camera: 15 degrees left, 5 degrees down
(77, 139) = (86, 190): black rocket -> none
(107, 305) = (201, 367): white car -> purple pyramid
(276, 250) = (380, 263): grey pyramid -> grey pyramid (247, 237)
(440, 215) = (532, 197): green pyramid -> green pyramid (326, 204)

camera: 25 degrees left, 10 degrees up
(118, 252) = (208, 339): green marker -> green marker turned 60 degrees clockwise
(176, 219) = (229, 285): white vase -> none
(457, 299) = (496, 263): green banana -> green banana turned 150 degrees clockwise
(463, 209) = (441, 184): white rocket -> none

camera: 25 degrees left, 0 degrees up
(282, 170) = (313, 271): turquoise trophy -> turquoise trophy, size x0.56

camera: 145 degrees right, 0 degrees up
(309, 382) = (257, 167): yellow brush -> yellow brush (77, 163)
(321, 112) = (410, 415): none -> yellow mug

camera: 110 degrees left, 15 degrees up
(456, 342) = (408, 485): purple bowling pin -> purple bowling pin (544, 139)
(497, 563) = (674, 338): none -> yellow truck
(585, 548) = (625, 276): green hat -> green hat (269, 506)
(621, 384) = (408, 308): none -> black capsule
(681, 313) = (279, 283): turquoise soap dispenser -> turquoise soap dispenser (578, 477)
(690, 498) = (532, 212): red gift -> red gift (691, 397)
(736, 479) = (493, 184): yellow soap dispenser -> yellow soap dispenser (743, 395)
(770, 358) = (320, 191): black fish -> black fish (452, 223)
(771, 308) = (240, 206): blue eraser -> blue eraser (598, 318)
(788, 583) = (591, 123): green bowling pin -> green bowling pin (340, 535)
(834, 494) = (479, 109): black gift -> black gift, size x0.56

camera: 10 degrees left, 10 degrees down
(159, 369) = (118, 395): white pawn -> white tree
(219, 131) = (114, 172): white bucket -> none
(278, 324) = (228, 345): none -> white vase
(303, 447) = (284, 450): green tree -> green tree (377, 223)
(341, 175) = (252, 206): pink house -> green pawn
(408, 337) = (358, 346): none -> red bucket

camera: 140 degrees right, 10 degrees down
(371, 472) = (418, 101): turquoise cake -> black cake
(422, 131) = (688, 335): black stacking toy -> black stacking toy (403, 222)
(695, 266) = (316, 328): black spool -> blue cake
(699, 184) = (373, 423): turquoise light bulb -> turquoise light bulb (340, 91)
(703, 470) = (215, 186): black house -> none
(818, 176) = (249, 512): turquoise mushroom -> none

********************

Problem to solve: Output exactly the lines from the one containing "(736, 479) = (493, 184): yellow" through the last line of the entries, both ends included.

Solution:
(736, 479) = (493, 184): yellow soap dispenser -> yellow soap dispenser (743, 395)
(770, 358) = (320, 191): black fish -> black fish (452, 223)
(771, 308) = (240, 206): blue eraser -> blue eraser (598, 318)
(788, 583) = (591, 123): green bowling pin -> green bowling pin (340, 535)
(834, 494) = (479, 109): black gift -> black gift, size x0.56

camera: 10 degrees left, 10 degrees down
(159, 369) = (118, 395): white pawn -> white tree
(219, 131) = (114, 172): white bucket -> none
(278, 324) = (228, 345): none -> white vase
(303, 447) = (284, 450): green tree -> green tree (377, 223)
(341, 175) = (252, 206): pink house -> green pawn
(408, 337) = (358, 346): none -> red bucket

camera: 140 degrees right, 10 degrees down
(371, 472) = (418, 101): turquoise cake -> black cake
(422, 131) = (688, 335): black stacking toy -> black stacking toy (403, 222)
(695, 266) = (316, 328): black spool -> blue cake
(699, 184) = (373, 423): turquoise light bulb -> turquoise light bulb (340, 91)
(703, 470) = (215, 186): black house -> none
(818, 176) = (249, 512): turquoise mushroom -> none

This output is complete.